Start of SOURCE DATA

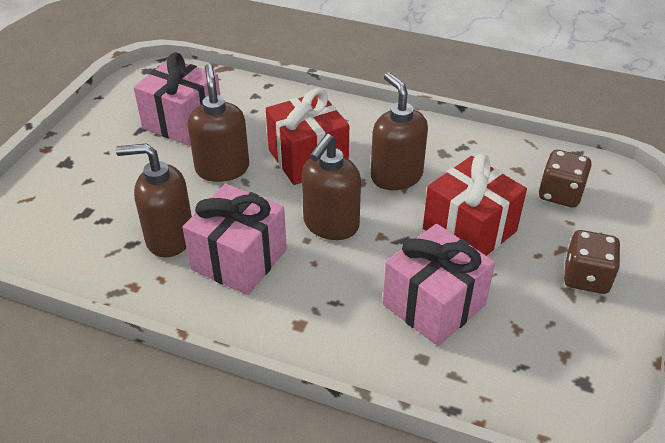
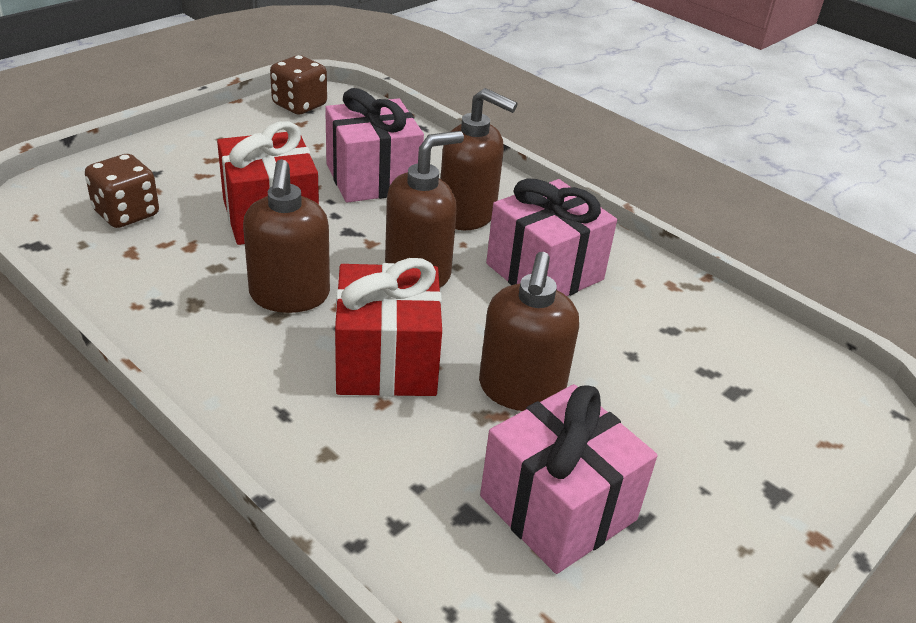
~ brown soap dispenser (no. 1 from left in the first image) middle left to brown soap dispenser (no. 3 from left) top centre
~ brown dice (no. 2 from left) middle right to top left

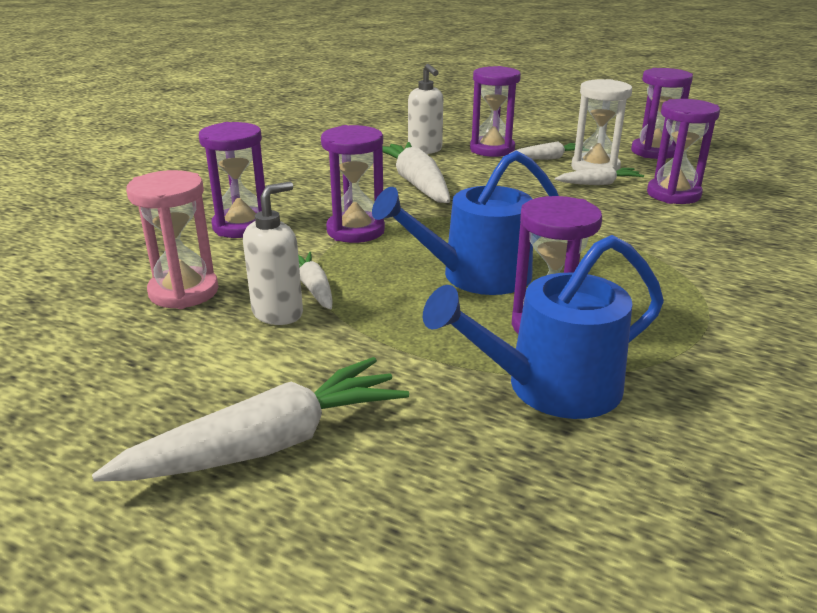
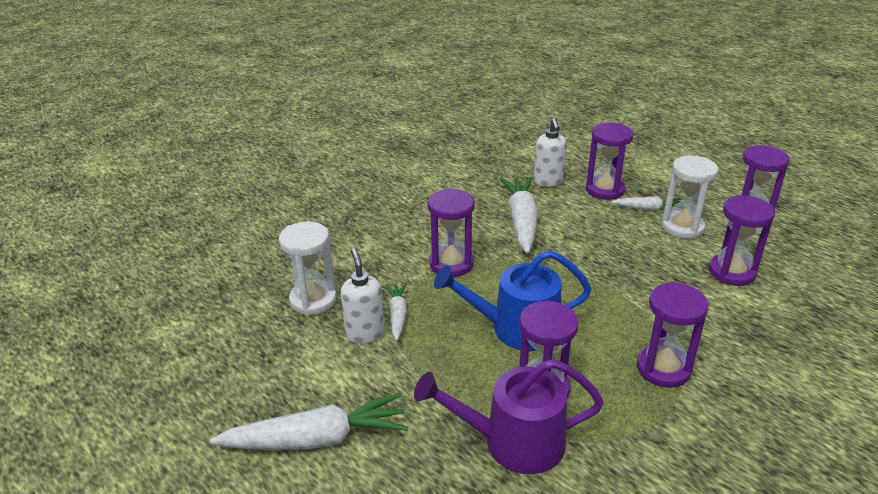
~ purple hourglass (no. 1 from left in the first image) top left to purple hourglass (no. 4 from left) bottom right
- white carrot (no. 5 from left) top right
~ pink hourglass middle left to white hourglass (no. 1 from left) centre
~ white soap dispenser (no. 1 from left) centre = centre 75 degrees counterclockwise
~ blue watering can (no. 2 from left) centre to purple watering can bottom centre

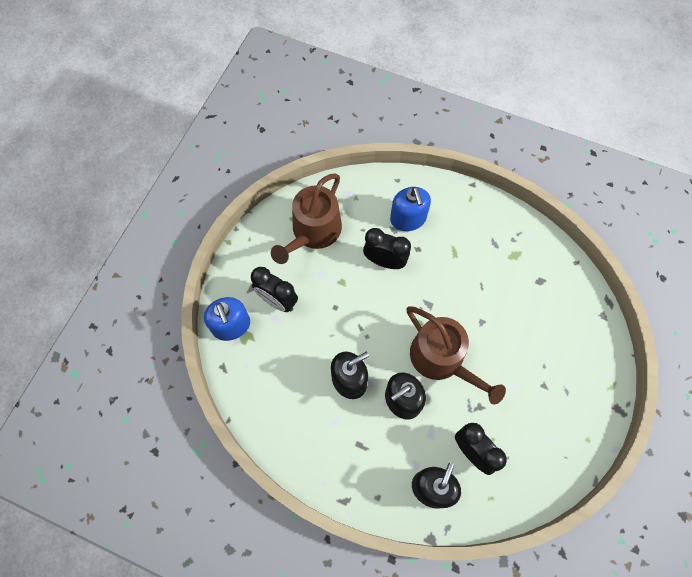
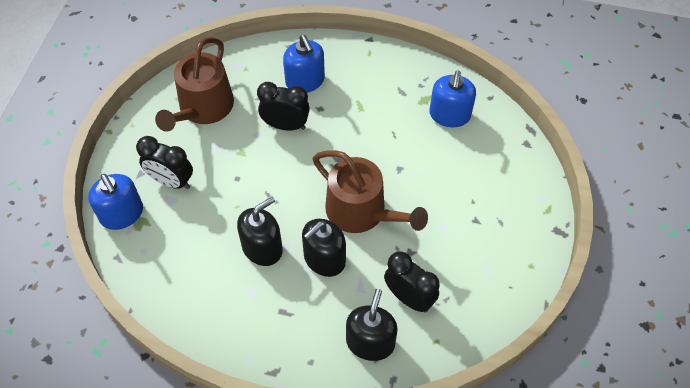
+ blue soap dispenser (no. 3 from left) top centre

End of SOURCE DATA
Start of SOURCE DATA

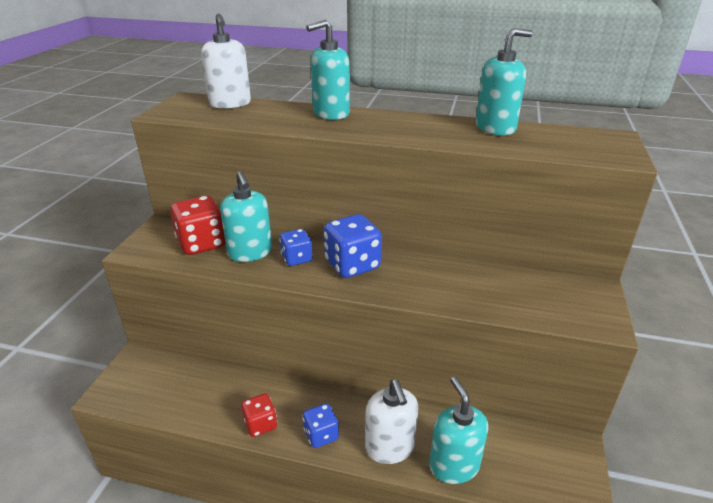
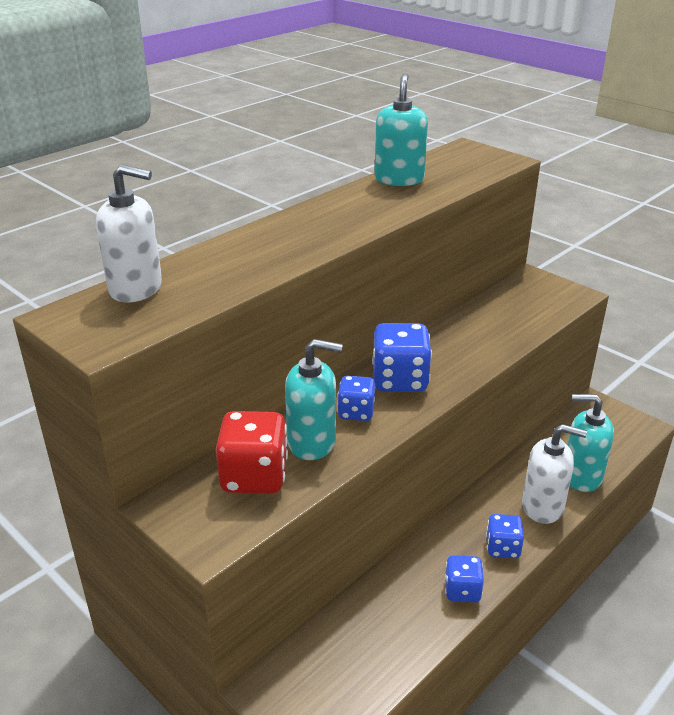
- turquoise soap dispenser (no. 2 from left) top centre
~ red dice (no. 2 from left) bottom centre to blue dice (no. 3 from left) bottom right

End of SOURCE DATA
Start of SOURCE DATA

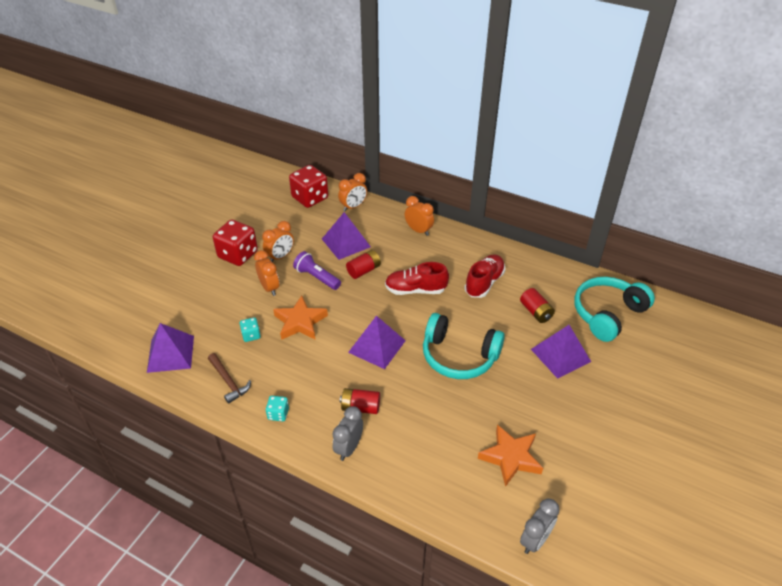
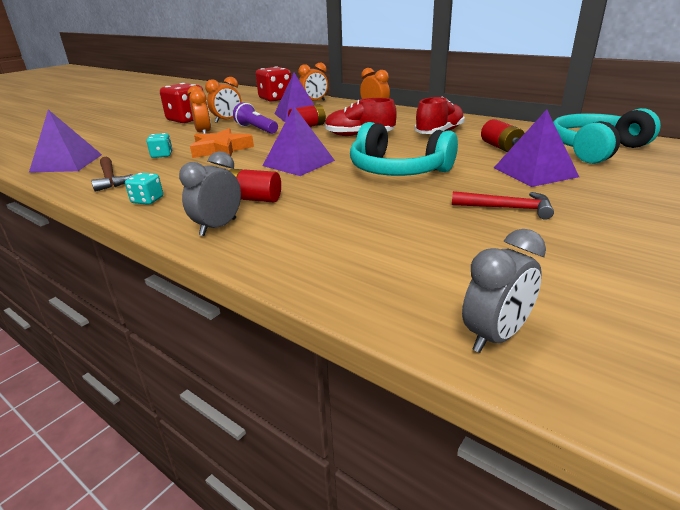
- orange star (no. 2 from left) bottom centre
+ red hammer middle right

End of SOURCE DATA

▶ **EXERCISE**:
In the data above, retype only the stretch from the line with "first image) middle" through the line with "can bottom centre", word for word, and skip any pictures.

▶ **SOLUTION TO THIS PROBLEM**:
~ brown soap dispenser (no. 1 from left in the first image) middle left to brown soap dispenser (no. 3 from left) top centre
~ brown dice (no. 2 from left) middle right to top left

~ purple hourglass (no. 1 from left in the first image) top left to purple hourglass (no. 4 from left) bottom right
- white carrot (no. 5 from left) top right
~ pink hourglass middle left to white hourglass (no. 1 from left) centre
~ white soap dispenser (no. 1 from left) centre = centre 75 degrees counterclockwise
~ blue watering can (no. 2 from left) centre to purple watering can bottom centre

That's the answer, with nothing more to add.